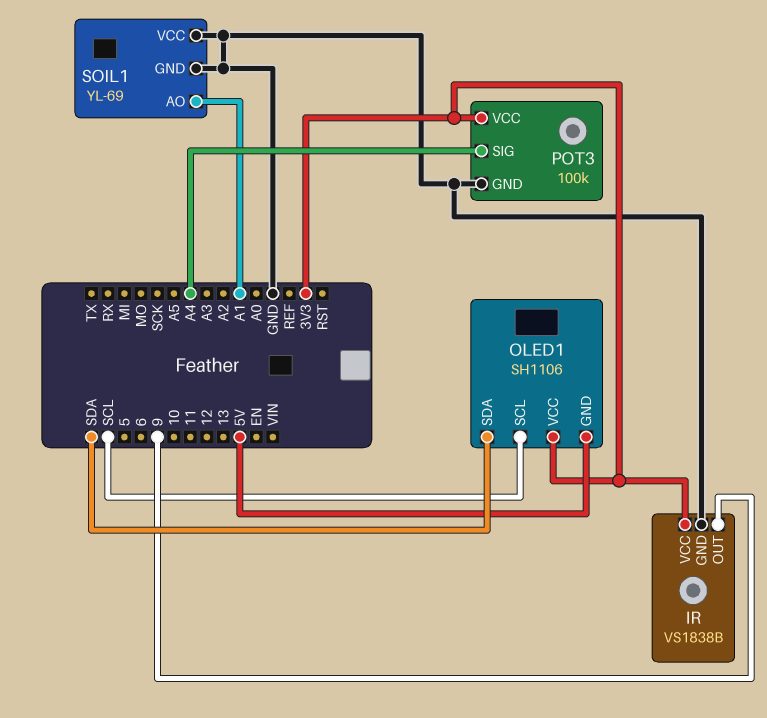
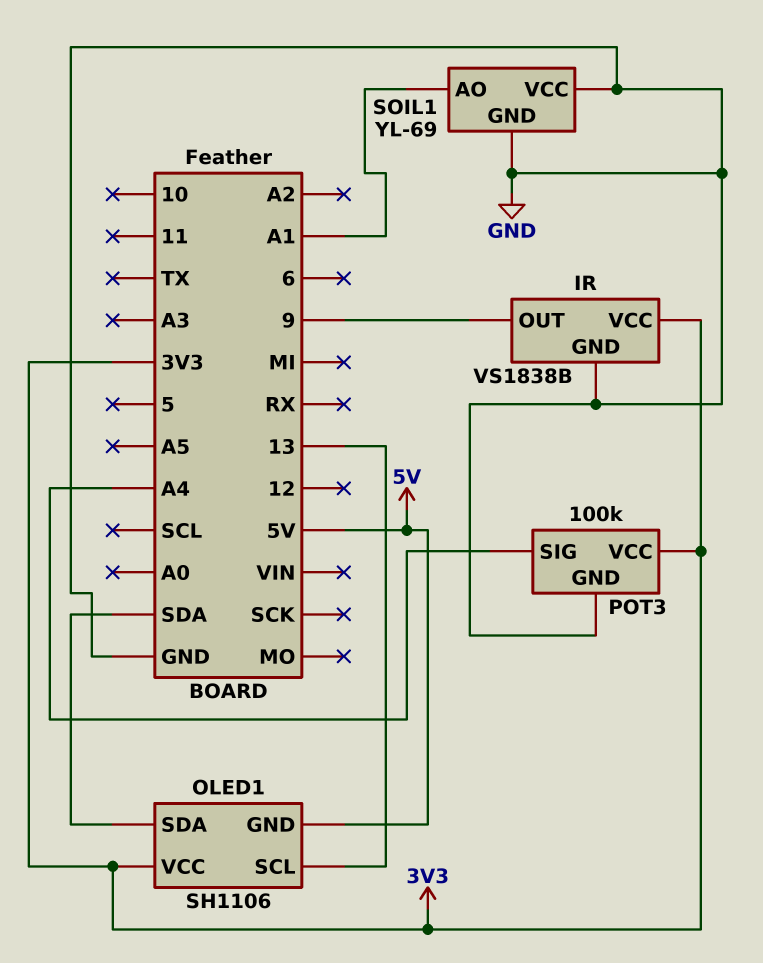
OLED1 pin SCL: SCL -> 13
==
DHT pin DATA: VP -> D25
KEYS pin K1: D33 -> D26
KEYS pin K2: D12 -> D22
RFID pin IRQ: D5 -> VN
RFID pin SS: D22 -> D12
==
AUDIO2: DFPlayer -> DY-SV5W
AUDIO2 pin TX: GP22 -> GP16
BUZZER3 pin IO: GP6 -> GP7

Exercise objective:
What are the lines above, starting at the one with "AUDIO2: DFPlayer -> DY-SV5W" and ending at the one with "BUZZER3 pin IO: GP6 -> GP7"? Give them again exactly, and only them.

Final answer:
AUDIO2: DFPlayer -> DY-SV5W
AUDIO2 pin TX: GP22 -> GP16
BUZZER3 pin IO: GP6 -> GP7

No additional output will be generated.